■ Exercise directions:
Show all lines holding "matching".

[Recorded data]
+ + + + +

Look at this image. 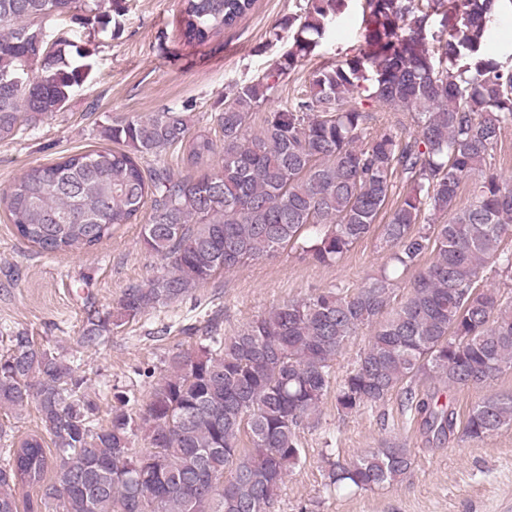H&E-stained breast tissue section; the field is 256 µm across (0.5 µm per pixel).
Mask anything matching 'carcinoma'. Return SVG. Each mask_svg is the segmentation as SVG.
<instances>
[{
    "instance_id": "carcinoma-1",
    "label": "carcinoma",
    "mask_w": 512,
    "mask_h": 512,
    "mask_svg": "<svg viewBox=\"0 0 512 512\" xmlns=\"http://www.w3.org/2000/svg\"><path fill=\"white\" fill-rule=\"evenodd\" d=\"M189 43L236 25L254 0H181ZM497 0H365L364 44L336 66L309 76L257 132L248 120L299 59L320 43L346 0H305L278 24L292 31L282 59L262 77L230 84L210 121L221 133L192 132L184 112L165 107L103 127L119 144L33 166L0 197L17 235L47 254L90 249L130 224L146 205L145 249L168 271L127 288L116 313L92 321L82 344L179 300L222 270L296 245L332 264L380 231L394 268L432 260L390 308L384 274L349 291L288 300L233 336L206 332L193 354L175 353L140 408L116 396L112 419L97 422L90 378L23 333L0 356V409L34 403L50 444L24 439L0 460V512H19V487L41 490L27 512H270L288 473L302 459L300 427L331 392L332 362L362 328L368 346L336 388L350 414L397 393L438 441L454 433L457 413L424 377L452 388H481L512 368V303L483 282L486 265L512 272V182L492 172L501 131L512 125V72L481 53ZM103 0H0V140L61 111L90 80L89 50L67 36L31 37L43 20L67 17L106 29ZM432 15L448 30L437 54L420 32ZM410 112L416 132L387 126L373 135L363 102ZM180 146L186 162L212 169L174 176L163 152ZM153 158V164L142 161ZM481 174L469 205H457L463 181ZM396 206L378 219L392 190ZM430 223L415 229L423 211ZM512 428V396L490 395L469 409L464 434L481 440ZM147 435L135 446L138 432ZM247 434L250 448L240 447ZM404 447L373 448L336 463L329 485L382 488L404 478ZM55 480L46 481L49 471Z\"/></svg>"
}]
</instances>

+ + + + +

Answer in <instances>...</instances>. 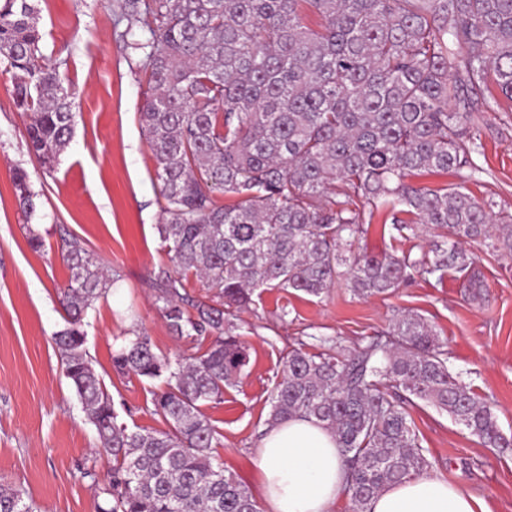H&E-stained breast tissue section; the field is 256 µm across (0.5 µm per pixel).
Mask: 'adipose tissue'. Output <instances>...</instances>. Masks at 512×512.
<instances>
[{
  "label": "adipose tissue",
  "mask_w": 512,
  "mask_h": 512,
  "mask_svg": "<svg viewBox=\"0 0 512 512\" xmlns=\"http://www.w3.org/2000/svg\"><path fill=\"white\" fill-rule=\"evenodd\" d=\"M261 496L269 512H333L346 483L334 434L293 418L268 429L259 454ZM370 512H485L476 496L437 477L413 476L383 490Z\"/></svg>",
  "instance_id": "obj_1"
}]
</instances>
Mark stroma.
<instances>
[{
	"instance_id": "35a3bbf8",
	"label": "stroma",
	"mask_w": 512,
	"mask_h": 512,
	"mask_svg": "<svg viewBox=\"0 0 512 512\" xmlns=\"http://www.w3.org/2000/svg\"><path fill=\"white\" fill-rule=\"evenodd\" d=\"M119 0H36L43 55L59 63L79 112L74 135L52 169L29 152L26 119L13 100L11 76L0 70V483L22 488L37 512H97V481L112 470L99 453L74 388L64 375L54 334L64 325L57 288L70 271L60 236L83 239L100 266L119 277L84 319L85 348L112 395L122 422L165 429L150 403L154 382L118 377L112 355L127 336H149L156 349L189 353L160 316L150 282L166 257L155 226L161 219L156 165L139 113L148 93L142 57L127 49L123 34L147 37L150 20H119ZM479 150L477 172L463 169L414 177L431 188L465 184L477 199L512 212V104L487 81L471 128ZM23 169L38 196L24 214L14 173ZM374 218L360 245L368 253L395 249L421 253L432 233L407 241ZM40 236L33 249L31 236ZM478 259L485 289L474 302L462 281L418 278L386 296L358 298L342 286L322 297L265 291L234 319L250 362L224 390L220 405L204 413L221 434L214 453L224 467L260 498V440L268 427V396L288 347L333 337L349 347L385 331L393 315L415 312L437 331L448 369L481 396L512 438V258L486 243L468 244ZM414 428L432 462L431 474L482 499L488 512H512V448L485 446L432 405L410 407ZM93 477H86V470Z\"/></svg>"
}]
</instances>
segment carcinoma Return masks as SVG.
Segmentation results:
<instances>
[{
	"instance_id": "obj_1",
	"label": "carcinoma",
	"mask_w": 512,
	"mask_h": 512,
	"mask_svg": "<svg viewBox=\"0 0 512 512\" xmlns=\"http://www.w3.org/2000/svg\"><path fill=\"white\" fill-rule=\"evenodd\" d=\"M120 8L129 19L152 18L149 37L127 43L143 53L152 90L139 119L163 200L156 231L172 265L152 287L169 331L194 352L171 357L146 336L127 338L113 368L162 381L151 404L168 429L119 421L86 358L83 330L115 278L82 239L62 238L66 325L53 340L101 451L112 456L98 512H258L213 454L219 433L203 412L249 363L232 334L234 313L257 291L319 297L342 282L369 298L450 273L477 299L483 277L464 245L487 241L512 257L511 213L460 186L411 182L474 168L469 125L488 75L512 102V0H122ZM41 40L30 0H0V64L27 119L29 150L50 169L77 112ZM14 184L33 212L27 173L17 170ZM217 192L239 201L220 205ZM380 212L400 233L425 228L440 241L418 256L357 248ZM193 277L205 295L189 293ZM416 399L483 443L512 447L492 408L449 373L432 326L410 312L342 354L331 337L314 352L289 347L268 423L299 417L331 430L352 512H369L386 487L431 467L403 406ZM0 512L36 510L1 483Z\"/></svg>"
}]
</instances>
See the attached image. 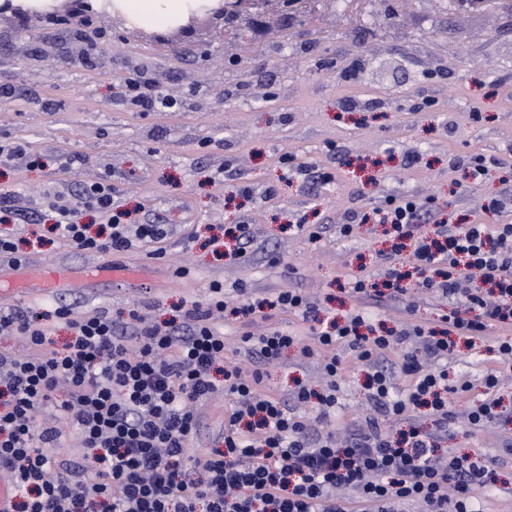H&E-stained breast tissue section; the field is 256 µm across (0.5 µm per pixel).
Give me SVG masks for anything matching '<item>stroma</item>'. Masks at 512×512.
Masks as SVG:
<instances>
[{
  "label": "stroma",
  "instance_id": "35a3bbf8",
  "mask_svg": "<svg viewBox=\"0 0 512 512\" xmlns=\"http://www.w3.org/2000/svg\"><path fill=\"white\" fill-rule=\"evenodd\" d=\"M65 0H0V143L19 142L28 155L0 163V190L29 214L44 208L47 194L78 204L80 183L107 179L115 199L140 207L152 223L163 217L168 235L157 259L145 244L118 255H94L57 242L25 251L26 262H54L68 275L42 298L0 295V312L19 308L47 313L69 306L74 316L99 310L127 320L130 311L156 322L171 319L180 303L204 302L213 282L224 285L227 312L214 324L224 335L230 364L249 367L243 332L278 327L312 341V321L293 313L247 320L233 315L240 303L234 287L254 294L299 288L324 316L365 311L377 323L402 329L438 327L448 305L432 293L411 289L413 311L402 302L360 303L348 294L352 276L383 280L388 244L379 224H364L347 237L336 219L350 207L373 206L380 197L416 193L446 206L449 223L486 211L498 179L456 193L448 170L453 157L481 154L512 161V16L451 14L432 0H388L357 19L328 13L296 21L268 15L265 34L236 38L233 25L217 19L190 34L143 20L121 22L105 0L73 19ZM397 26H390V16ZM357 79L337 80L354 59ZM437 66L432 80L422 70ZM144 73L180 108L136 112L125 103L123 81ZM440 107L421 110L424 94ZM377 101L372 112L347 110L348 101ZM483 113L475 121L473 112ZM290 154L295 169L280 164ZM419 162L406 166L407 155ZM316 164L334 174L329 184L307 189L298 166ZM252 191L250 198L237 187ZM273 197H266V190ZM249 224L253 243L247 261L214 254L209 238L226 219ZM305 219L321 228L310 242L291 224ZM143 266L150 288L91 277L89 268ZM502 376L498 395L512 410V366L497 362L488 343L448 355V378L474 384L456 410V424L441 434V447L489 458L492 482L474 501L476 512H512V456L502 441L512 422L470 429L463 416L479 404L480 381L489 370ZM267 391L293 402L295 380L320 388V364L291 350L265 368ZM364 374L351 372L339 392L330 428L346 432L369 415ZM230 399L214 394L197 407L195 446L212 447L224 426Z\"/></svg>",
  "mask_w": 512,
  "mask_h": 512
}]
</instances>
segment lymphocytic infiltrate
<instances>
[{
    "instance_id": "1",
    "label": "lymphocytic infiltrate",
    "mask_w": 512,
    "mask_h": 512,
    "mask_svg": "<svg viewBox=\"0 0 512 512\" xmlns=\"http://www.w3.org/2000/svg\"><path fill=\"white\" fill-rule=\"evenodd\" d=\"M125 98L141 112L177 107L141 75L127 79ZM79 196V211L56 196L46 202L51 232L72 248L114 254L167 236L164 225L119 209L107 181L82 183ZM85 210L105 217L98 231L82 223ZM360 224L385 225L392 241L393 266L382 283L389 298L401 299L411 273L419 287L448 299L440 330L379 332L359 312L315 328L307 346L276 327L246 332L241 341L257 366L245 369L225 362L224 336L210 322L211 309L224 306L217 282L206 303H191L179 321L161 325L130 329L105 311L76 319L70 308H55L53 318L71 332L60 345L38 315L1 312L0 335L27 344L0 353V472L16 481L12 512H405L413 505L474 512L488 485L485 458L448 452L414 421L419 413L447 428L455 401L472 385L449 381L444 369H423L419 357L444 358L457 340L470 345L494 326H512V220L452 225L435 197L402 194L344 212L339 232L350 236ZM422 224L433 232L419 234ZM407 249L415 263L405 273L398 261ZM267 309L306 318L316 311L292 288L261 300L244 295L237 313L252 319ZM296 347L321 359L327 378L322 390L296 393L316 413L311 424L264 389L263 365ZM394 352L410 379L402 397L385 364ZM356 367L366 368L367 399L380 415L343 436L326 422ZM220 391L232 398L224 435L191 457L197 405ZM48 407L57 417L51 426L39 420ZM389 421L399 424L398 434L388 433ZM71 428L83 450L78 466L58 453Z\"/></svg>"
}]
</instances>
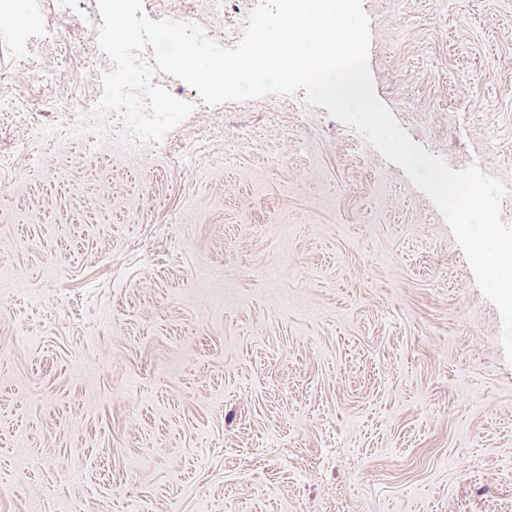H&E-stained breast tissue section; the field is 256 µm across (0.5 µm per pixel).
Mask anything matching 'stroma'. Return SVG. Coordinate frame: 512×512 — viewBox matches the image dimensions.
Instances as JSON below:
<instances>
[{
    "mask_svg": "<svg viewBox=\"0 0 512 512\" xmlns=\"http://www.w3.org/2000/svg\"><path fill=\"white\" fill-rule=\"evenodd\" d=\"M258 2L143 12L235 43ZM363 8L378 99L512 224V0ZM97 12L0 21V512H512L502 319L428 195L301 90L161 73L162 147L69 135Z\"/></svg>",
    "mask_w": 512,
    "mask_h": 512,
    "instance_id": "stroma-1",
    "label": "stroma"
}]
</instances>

+ + + + +

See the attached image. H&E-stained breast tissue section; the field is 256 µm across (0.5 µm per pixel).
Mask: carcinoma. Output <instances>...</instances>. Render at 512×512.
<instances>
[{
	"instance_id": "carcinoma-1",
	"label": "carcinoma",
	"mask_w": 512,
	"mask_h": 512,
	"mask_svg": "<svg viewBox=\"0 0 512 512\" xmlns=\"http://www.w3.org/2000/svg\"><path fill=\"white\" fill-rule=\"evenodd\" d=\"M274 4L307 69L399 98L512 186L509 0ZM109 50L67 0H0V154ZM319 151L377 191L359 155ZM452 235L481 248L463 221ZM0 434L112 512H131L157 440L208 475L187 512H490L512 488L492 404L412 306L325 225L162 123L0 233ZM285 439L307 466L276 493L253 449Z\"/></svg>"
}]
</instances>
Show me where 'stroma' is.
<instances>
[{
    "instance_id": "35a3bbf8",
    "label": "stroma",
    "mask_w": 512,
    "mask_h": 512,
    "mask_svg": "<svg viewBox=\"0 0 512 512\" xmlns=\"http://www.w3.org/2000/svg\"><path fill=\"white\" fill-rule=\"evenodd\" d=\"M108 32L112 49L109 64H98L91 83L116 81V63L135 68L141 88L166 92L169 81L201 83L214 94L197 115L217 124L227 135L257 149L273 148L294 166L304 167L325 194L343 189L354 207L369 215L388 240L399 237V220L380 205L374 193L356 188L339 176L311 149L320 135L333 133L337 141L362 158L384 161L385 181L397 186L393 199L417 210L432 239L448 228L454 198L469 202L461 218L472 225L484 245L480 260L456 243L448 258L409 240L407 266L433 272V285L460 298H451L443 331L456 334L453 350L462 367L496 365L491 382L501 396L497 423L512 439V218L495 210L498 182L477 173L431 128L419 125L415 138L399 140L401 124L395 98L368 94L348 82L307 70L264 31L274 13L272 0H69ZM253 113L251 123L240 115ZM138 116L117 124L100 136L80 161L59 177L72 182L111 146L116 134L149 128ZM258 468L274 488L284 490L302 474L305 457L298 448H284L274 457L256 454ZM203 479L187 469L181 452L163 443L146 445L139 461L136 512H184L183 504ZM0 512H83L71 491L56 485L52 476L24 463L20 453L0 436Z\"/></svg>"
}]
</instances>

+ + + + +

■ Answer below:
Mask anything matching 'carcinoma'. Return SVG. Each mask_svg is the segmentation as SVG.
Give me SVG masks for anything matching '<item>stroma</item>'. Masks at 512×512.
Mask anything matching 'stroma'. Return SVG. Coordinate frame: 512×512 — viewBox matches the image dimensions.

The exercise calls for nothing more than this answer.